About this exercise
Output all of the data below without changing a word, and exclude the pictures.

Data shown
---*---
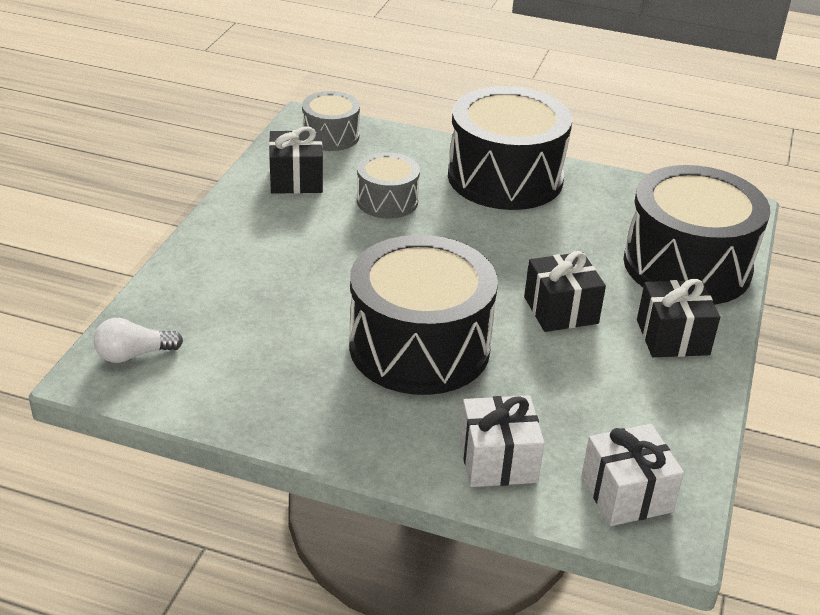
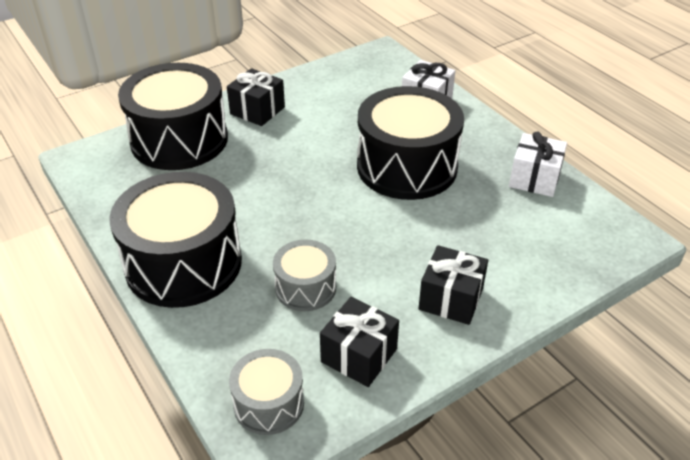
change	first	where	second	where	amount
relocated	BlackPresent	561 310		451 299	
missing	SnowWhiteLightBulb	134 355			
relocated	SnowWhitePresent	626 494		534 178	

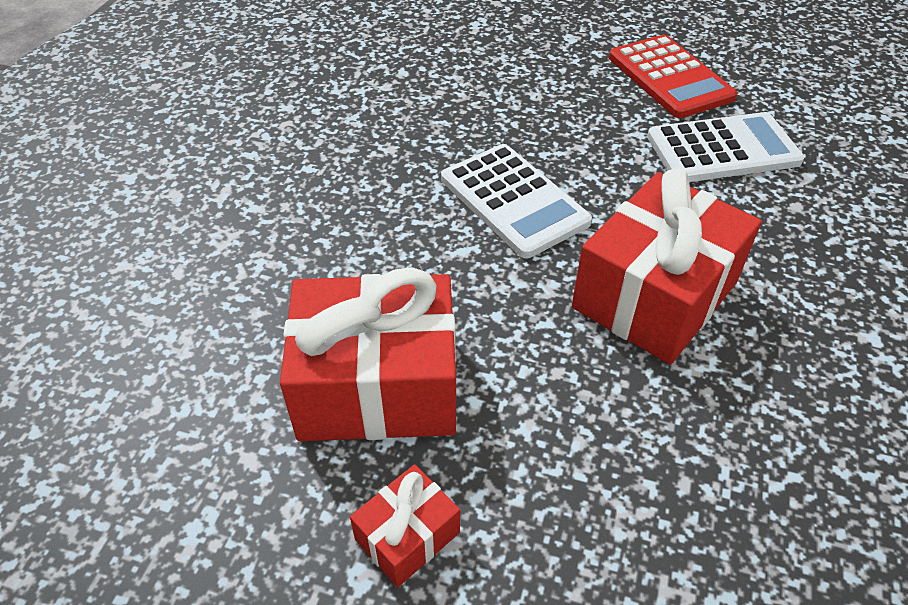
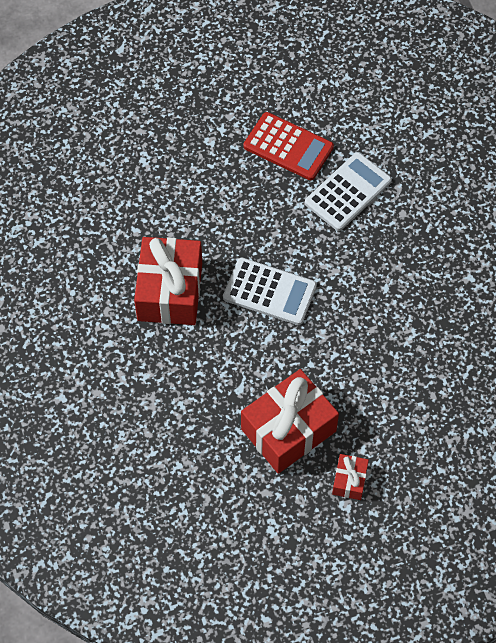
change	first	where	second	where	amount
relocated	RedPresent	655 295		170 291	

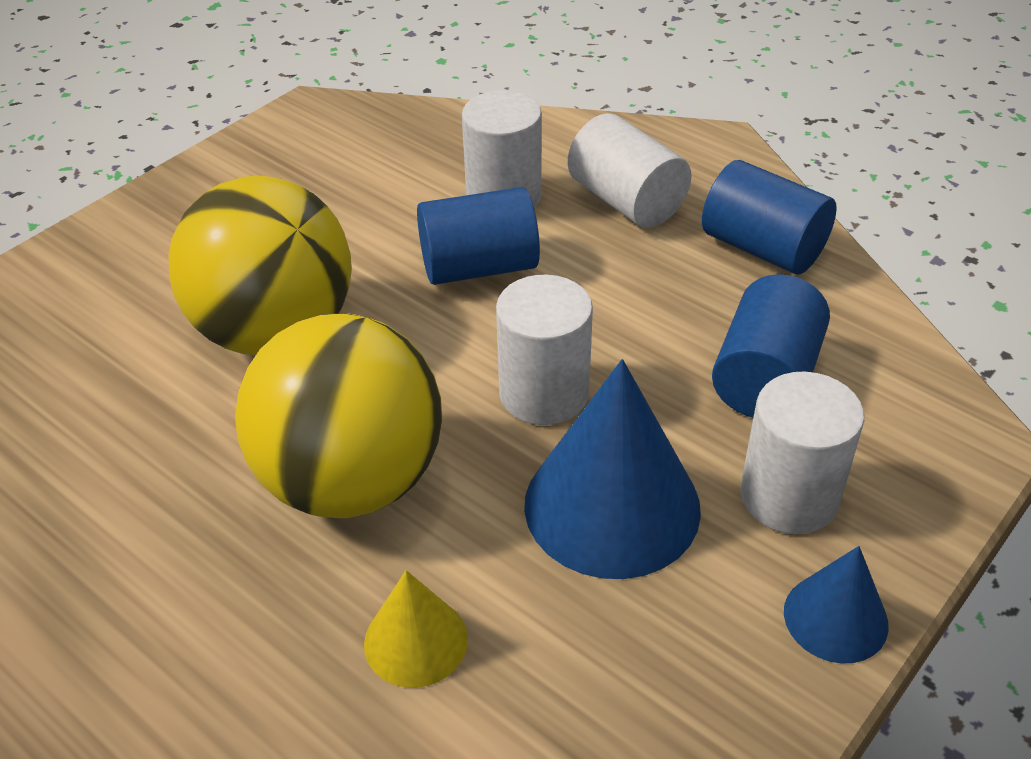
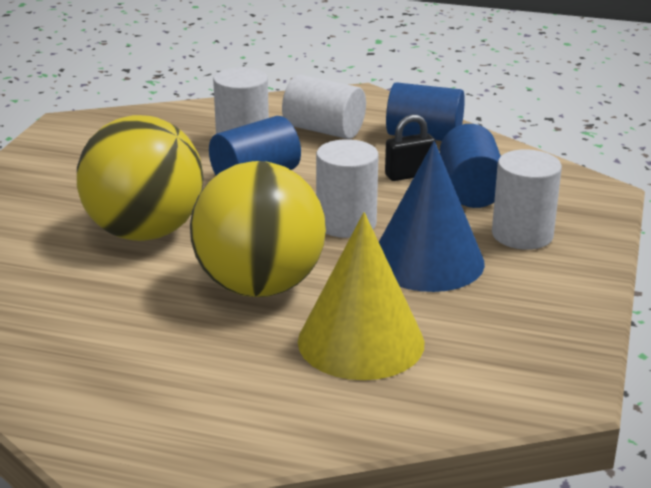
change	first	where	second	where	amount
missing	RoyalBlueSolidCone	835 618			
size	BrightYellowSolidCone	416 641		361 341	x1.86
appeared			BlackSmallLock	409 175	

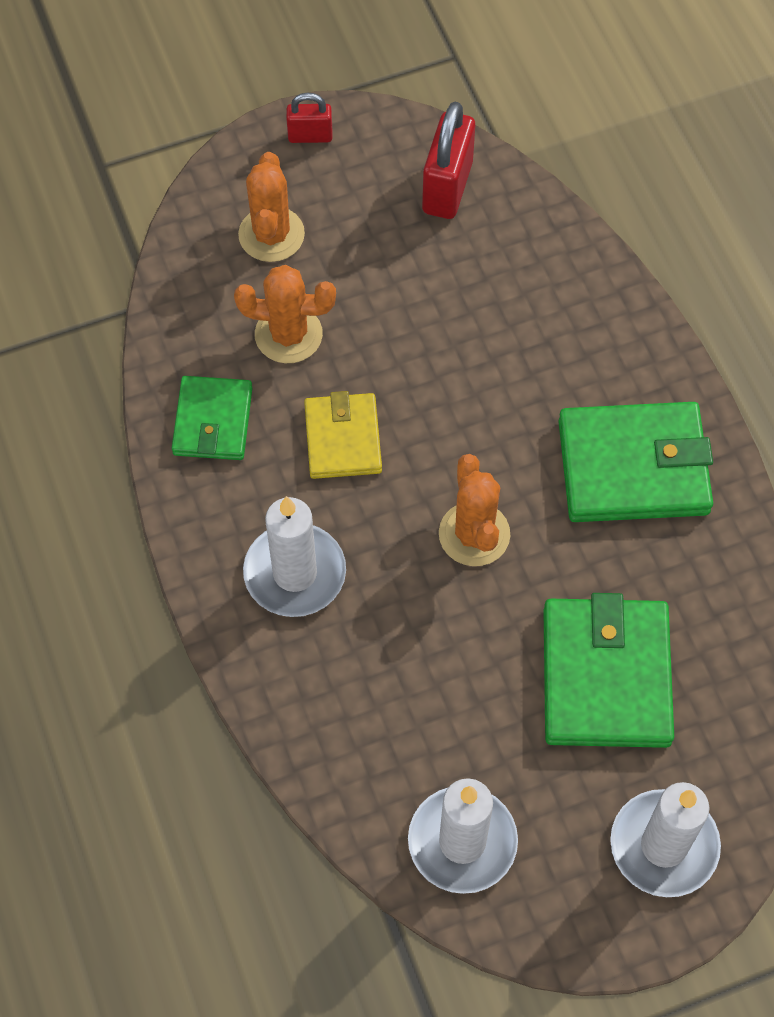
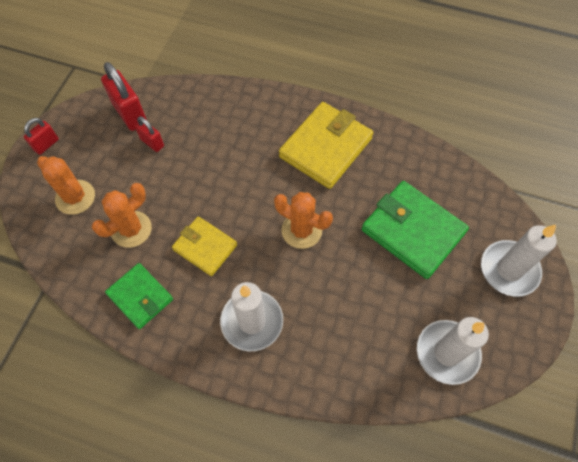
change	first	where	second	where	amount
colour	LeafGreenWallet	633 467	BrightYellowWallet	326 148	
appeared			RedSmallLock	152 143	

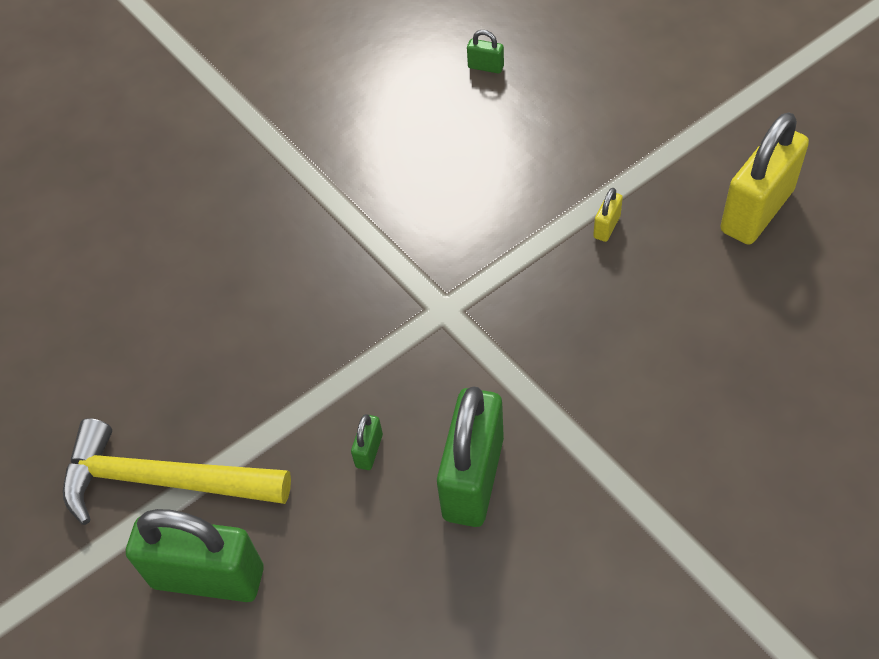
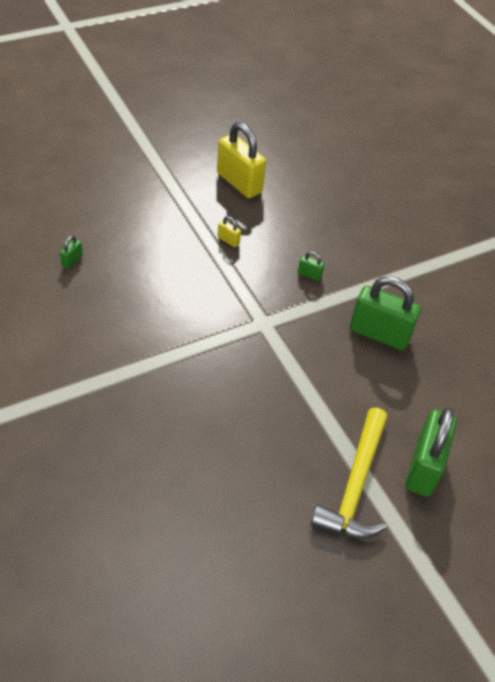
change	first	where	second	where	amount
relocated	LeafGreenSmallLock	369 451		309 275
---*---
Task solution
change	first	where	second	where	amount
relocated	BlackPresent	561 310		451 299	
missing	SnowWhiteLightBulb	134 355			
relocated	SnowWhitePresent	626 494		534 178	

change	first	where	second	where	amount
relocated	RedPresent	655 295		170 291	

change	first	where	second	where	amount
missing	RoyalBlueSolidCone	835 618			
size	BrightYellowSolidCone	416 641		361 341	x1.86
appeared			BlackSmallLock	409 175	

change	first	where	second	where	amount
colour	LeafGreenWallet	633 467	BrightYellowWallet	326 148	
appeared			RedSmallLock	152 143	

change	first	where	second	where	amount
relocated	LeafGreenSmallLock	369 451		309 275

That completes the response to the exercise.